Colored shape tracking data
-------
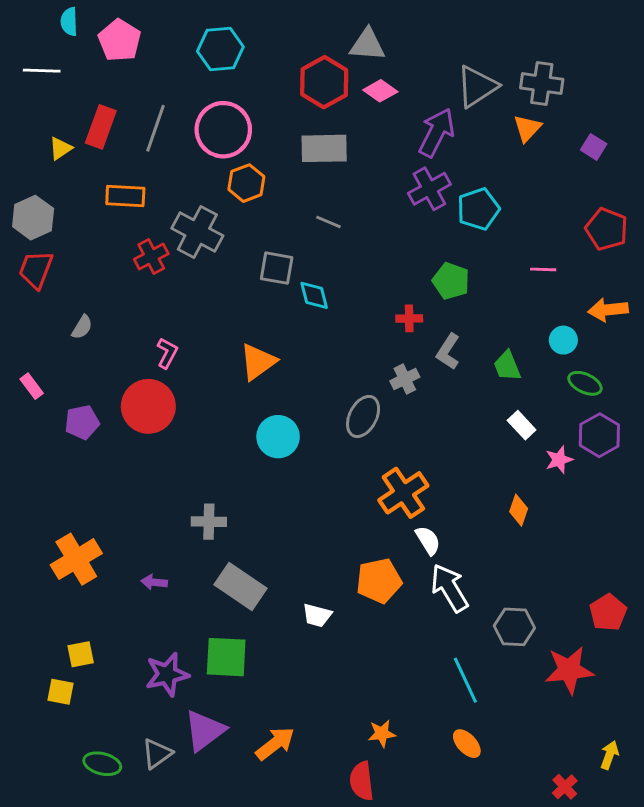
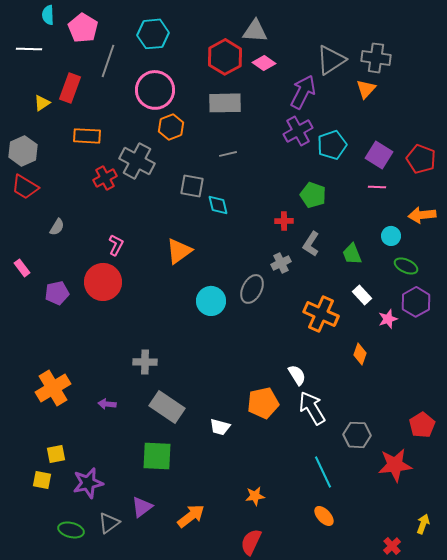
gray line: (156, 128) -> (108, 61), moved
purple square: (594, 147) -> (379, 155), moved, size x1.5
gray line: (328, 222) -> (228, 154), turned -36
red trapezoid: (36, 269) -> (25, 187), turned -80
cyan circle: (278, 437) -> (211, 301), moved
orange cross: (403, 493) -> (321, 314), moved, turned -32
purple star: (167, 674) -> (88, 483), moved
purple triangle: (205, 731) -> (142, 507), size x0.7
orange star: (382, 733) -> (255, 496), moved
red semicircle: (362, 781) -> (251, 542), turned 32

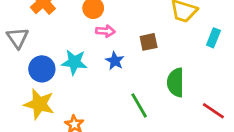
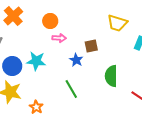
blue star: (115, 61) -> (76, 60), moved
green line: (139, 105) -> (71, 89), moved

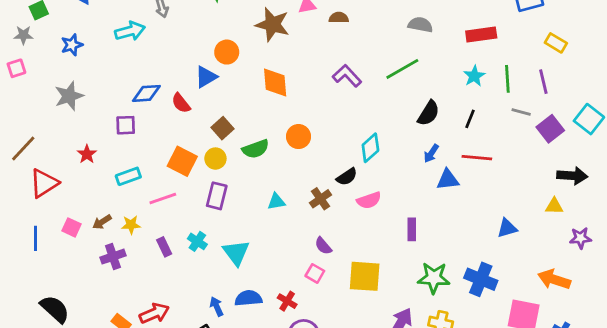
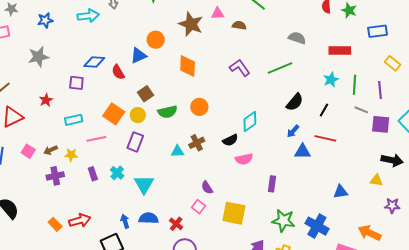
purple square: (550, 129) -> (381, 124), turned 36
brown cross: (321, 199) -> (197, 143), moved

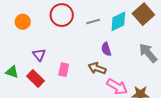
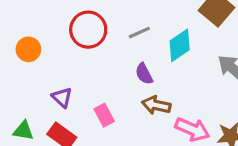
cyan diamond: (118, 21) -> (180, 45), moved
purple semicircle: (106, 49) -> (144, 74), moved
pink rectangle: (64, 70) -> (104, 115), turned -32

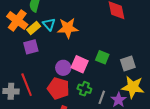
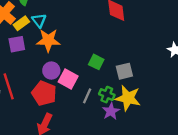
orange star: (68, 28) -> (48, 40), moved
pink square: (80, 64) -> (68, 79), moved
green cross: (84, 89) -> (107, 95), moved
gray line: (102, 97) -> (87, 96), moved

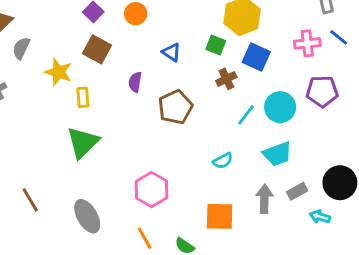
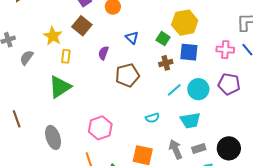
gray semicircle: (21, 48) -> (27, 58), moved
blue square: (256, 57) -> (189, 52), turned -30
gray arrow: (264, 199) -> (176, 149), turned -36

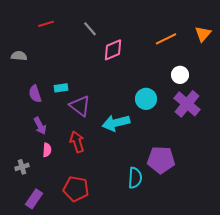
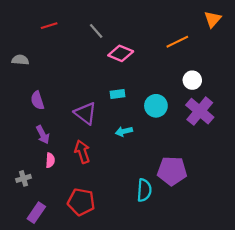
orange triangle: (203, 34) -> (213, 19), moved
pink diamond: (113, 50) -> (121, 53), turned 45
cyan rectangle: (61, 88) -> (118, 94), moved
cyan arrow: (116, 123) -> (124, 131), size x0.6

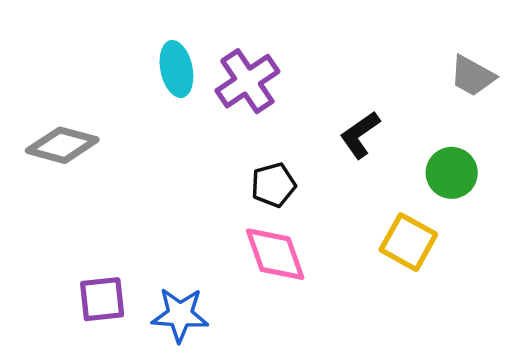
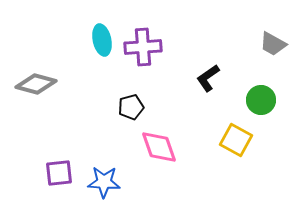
purple cross: (247, 81) -> (143, 47), turned 30
black pentagon: (273, 185) -> (131, 107), moved

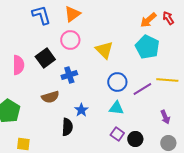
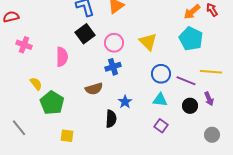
pink circle: (70, 40) -> (114, 43), moved
black square: (45, 58) -> (85, 34), moved
purple line: (142, 89) -> (186, 81), turned 54
purple arrow: (165, 117) -> (209, 99), moved
black circle: (135, 139) -> (190, 106), moved

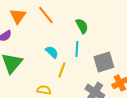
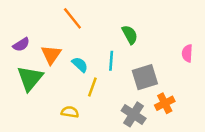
orange triangle: (18, 16) -> (51, 55), moved
green semicircle: (82, 26) -> (130, 35), moved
-------
-- The problem --
Transcribe the entries above word for word, but leave every picture out of your copy.

-- Solution for this task --
gray line: (156, 128) -> (108, 61), moved
purple square: (594, 147) -> (379, 155), moved, size x1.5
gray line: (328, 222) -> (228, 154), turned -36
red trapezoid: (36, 269) -> (25, 187), turned -80
cyan circle: (278, 437) -> (211, 301), moved
orange cross: (403, 493) -> (321, 314), moved, turned -32
purple star: (167, 674) -> (88, 483), moved
purple triangle: (205, 731) -> (142, 507), size x0.7
orange star: (382, 733) -> (255, 496), moved
red semicircle: (362, 781) -> (251, 542), turned 32

blue star: (115, 61) -> (76, 60), moved
green line: (139, 105) -> (71, 89), moved

purple square: (550, 129) -> (381, 124), turned 36
brown cross: (321, 199) -> (197, 143), moved

cyan diamond: (118, 21) -> (180, 45), moved
purple semicircle: (106, 49) -> (144, 74), moved
pink rectangle: (64, 70) -> (104, 115), turned -32

orange star: (68, 28) -> (48, 40), moved
pink square: (80, 64) -> (68, 79), moved
green cross: (84, 89) -> (107, 95), moved
gray line: (102, 97) -> (87, 96), moved

gray semicircle: (21, 48) -> (27, 58), moved
blue square: (256, 57) -> (189, 52), turned -30
gray arrow: (264, 199) -> (176, 149), turned -36

orange triangle: (203, 34) -> (213, 19), moved
pink diamond: (113, 50) -> (121, 53), turned 45
cyan rectangle: (61, 88) -> (118, 94), moved
cyan arrow: (116, 123) -> (124, 131), size x0.6

purple cross: (247, 81) -> (143, 47), turned 30
black pentagon: (273, 185) -> (131, 107), moved

pink circle: (70, 40) -> (114, 43), moved
black square: (45, 58) -> (85, 34), moved
purple line: (142, 89) -> (186, 81), turned 54
purple arrow: (165, 117) -> (209, 99), moved
black circle: (135, 139) -> (190, 106), moved

orange triangle: (18, 16) -> (51, 55), moved
green semicircle: (82, 26) -> (130, 35), moved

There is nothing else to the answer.